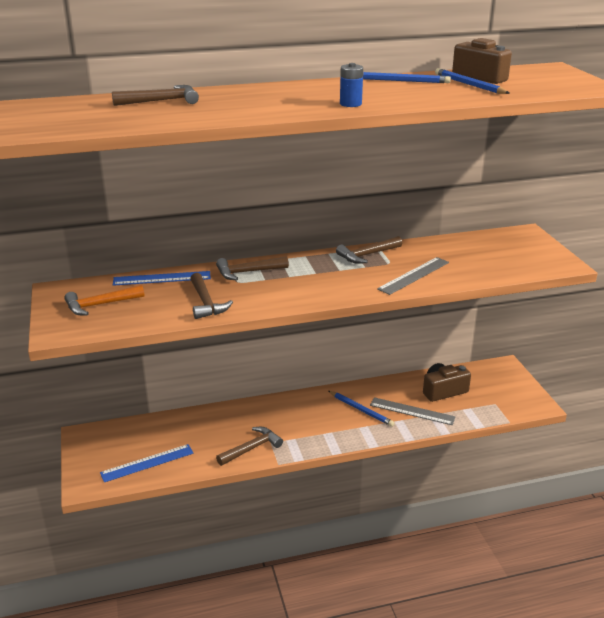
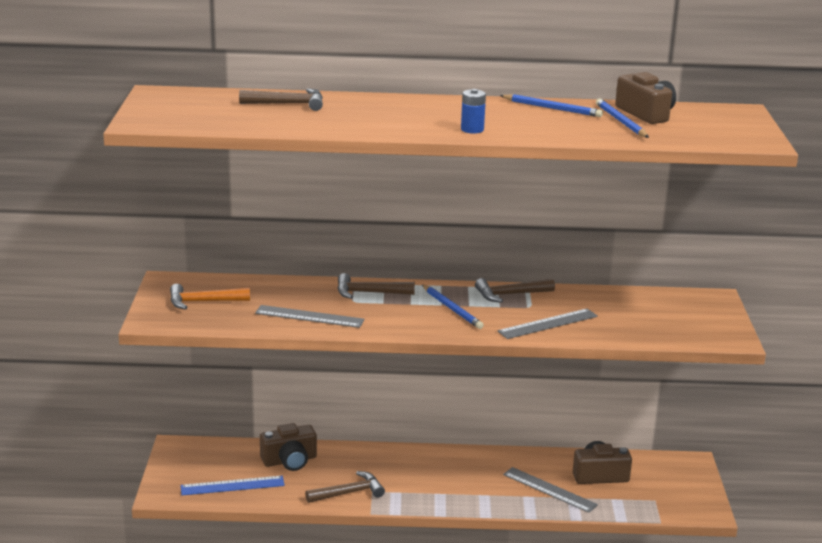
camera: 15 degrees right, 5 degrees down
blue ruler [113,271,211,286] -> none
brown hammer [190,273,233,319] -> grey ruler [255,305,365,328]
blue pencil [329,391,395,427] -> blue pencil moved to [422,285,484,329]
none -> brown camera [260,423,317,471]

Exercise goal: Within the entries above, how many lines include the word "none"? Respond with the number only.

Solution for this exercise: 2